*EXERCISE*
Can you set down, exactly as they appear below, the lines from the opening of the material through the one bearing "Arlia: [19,219,58,258] ->", minus the pictures?

*STUDY MATERIAL*
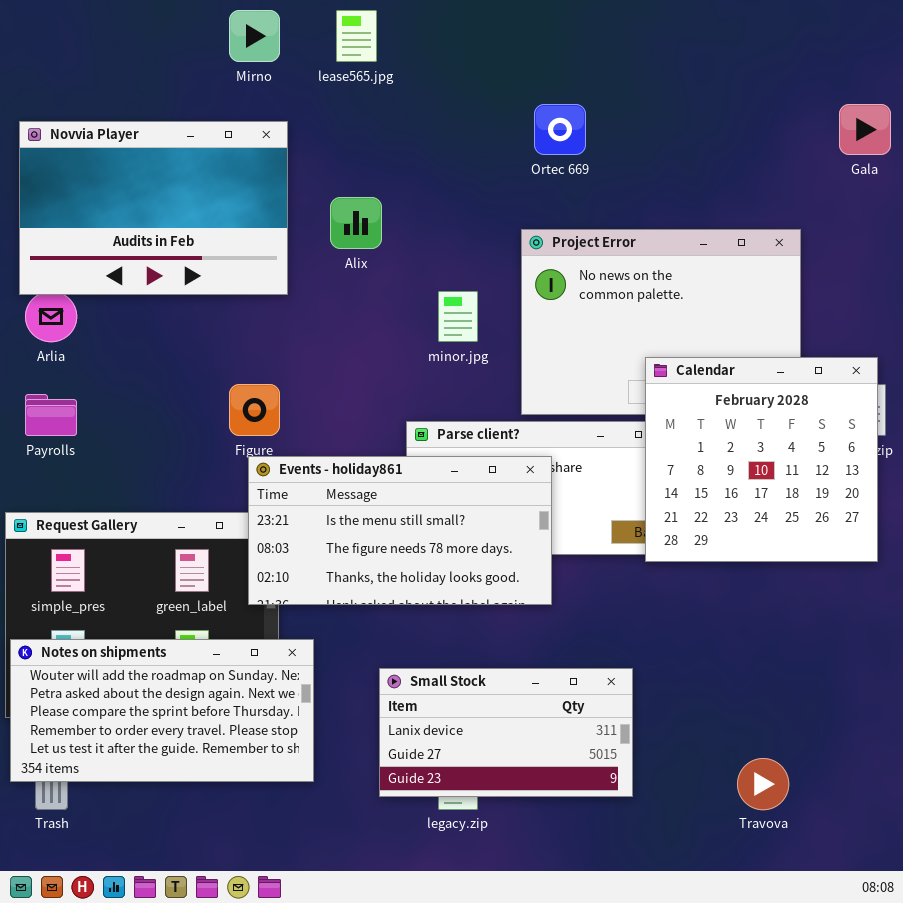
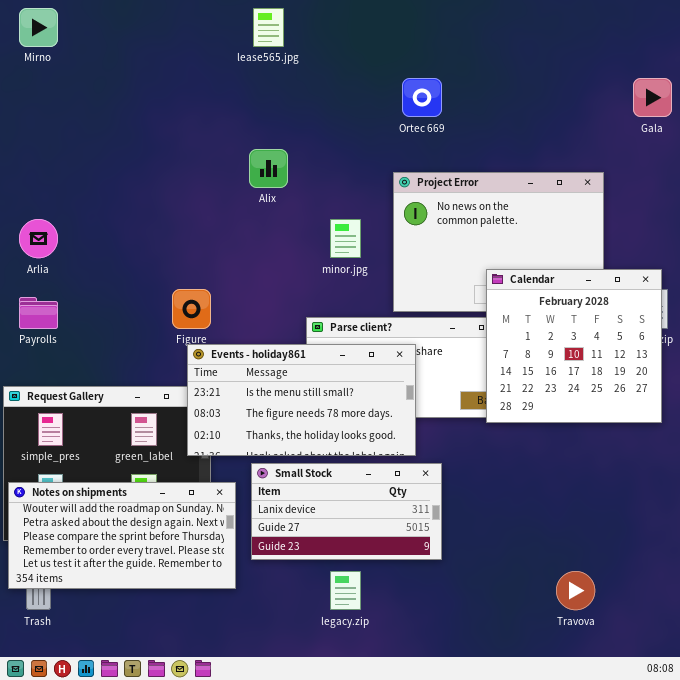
Mirno: [229,10,280,62] -> [19,8,58,47], moved
Novvia Player: [19,121,288,295] -> none, closed
Small Stock: [379,668,633,797] -> [251,463,442,560], moved

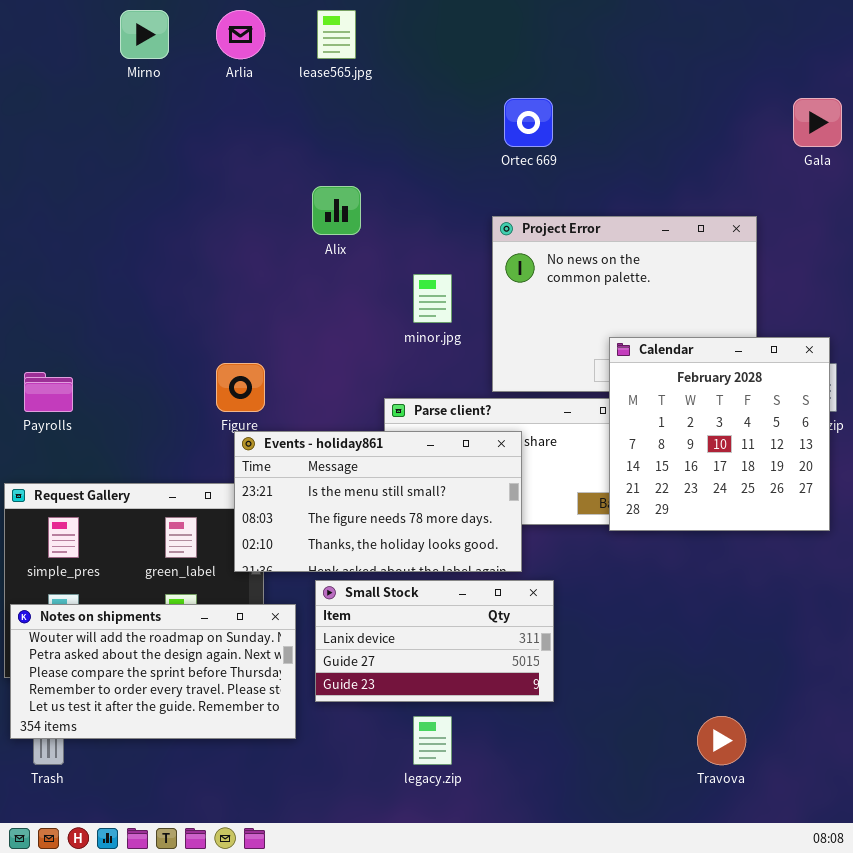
Mirno: [19,8,58,47] -> [120,10,169,59], moved
Arlia: [19,219,58,258] -> [216,10,265,59], moved

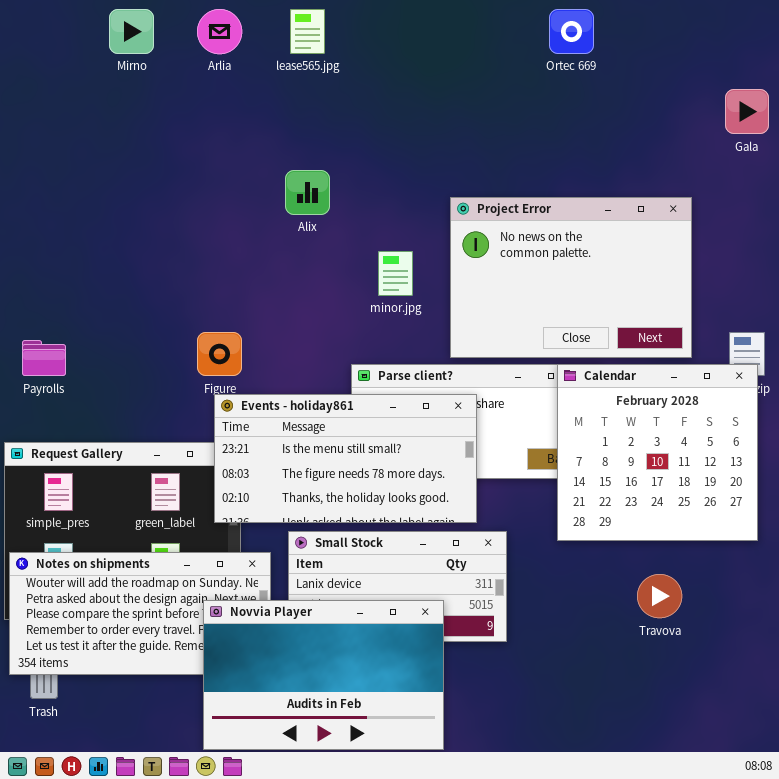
Ortec 669: [504,98,553,147] -> [549,9,594,54], moved
Calendar: [609,337,830,531] -> [557,364,758,541], moved
Novvia Player: none -> [203,600,444,750], opened
Travova: [697,716,746,765] -> [637,574,682,618], moved

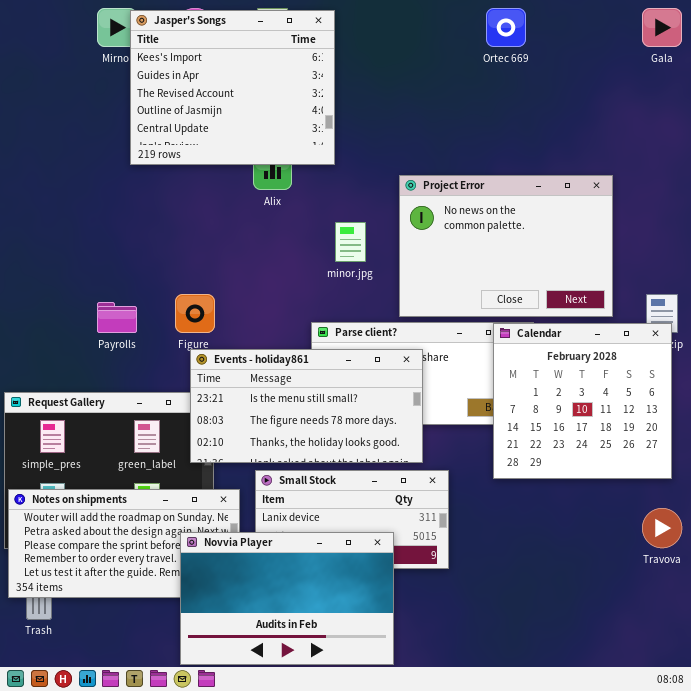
Jasper's Songs: none -> [130,10,335,165], opened
Gala: [725,89,769,134] -> [642,8,682,47], moved
Payrolls: [22,340,66,376] -> [97,302,137,333], moved
Travova: [637,574,682,618] -> [642,508,682,548], moved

*RESULT OF THE EXERCISE*
Mirno: [229,10,280,62] -> [19,8,58,47], moved
Novvia Player: [19,121,288,295] -> none, closed
Small Stock: [379,668,633,797] -> [251,463,442,560], moved

Mirno: [19,8,58,47] -> [120,10,169,59], moved
Arlia: [19,219,58,258] -> [216,10,265,59], moved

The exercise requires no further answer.